** COLLECTED MATERIAL follows **

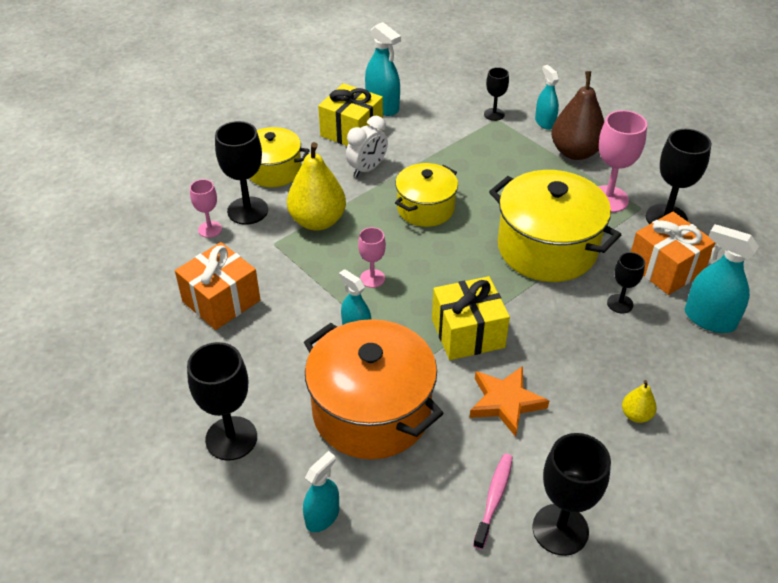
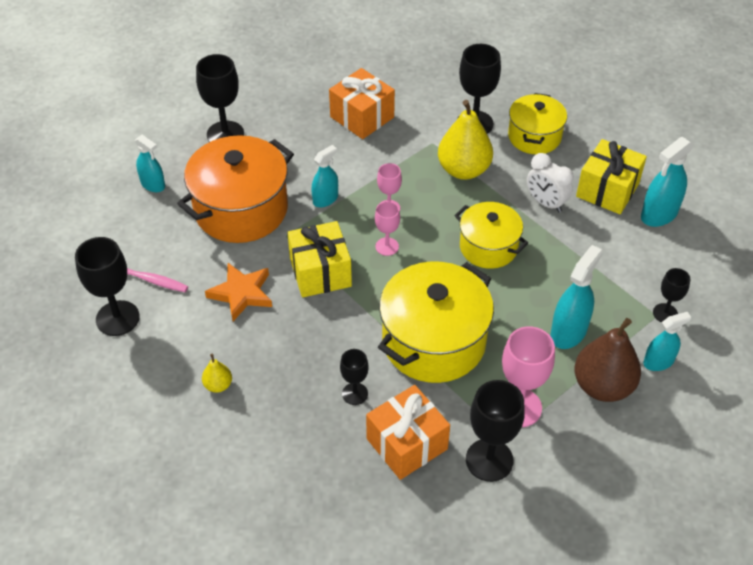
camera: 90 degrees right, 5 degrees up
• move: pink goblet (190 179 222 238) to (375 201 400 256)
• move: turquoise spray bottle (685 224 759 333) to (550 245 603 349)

** End of COLLECTED MATERIAL **

▶ TASK PROMPT:
Gather every line from the listing above in which "move" appears, and copy those lines.

▶ SOLUTION:
• move: pink goblet (190 179 222 238) to (375 201 400 256)
• move: turquoise spray bottle (685 224 759 333) to (550 245 603 349)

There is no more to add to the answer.